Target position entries
---
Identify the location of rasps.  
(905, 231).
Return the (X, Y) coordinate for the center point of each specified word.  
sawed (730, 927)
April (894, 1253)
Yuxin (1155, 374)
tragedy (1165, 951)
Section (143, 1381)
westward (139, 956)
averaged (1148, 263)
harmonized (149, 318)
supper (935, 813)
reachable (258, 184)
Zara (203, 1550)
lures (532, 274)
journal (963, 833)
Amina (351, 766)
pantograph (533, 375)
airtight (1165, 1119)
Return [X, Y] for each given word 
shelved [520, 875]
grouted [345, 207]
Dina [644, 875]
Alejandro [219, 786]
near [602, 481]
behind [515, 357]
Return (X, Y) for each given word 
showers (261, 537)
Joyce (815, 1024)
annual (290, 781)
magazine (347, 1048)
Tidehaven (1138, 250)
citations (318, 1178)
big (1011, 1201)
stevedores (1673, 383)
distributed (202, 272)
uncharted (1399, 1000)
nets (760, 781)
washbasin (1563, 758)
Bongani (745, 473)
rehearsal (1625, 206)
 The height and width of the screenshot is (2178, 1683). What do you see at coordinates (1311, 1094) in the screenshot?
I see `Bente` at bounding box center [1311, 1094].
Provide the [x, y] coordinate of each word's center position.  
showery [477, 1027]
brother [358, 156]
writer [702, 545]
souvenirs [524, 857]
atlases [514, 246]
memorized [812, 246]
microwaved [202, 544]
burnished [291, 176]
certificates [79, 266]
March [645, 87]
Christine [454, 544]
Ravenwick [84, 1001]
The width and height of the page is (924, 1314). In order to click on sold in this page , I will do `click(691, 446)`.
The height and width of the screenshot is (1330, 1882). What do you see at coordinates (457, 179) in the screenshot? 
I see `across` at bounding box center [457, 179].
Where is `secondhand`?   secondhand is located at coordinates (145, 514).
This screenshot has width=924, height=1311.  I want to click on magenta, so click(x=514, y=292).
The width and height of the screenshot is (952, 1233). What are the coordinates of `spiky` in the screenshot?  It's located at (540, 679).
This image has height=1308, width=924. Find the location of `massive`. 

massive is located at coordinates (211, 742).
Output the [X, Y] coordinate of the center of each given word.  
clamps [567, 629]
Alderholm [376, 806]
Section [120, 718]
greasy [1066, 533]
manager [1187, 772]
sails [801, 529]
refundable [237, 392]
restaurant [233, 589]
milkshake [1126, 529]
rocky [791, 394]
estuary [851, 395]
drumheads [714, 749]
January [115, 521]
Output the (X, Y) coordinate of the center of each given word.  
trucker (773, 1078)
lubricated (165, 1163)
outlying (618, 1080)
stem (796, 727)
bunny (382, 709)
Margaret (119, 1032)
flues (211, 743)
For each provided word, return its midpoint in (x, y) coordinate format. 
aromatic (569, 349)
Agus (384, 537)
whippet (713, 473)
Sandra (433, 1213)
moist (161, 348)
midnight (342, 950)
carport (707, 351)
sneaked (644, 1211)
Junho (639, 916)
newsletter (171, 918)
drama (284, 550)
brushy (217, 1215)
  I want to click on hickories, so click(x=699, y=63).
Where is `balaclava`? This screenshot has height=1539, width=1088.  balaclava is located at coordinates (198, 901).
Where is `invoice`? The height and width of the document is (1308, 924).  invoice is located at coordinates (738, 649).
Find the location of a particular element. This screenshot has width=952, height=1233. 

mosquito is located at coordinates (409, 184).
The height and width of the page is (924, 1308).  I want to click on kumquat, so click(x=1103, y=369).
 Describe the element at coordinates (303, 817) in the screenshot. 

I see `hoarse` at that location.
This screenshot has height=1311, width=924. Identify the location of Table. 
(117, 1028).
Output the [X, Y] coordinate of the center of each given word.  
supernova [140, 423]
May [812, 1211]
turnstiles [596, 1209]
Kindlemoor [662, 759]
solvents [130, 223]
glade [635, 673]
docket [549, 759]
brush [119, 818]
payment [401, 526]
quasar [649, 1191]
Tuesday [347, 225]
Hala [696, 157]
---
- **Exercise**
Reproduce the entries above from the line that contains "Alejandro [219, 786]" through the line that contains "Bongani (745, 473)", switching "magazine" to "newspaper" and leaving everything else unchanged.

- **Written response**
Alejandro [219, 786]
near [602, 481]
behind [515, 357]
Return (X, Y) for each given word 
showers (261, 537)
Joyce (815, 1024)
annual (290, 781)
newspaper (347, 1048)
Tidehaven (1138, 250)
citations (318, 1178)
big (1011, 1201)
stevedores (1673, 383)
distributed (202, 272)
uncharted (1399, 1000)
nets (760, 781)
washbasin (1563, 758)
Bongani (745, 473)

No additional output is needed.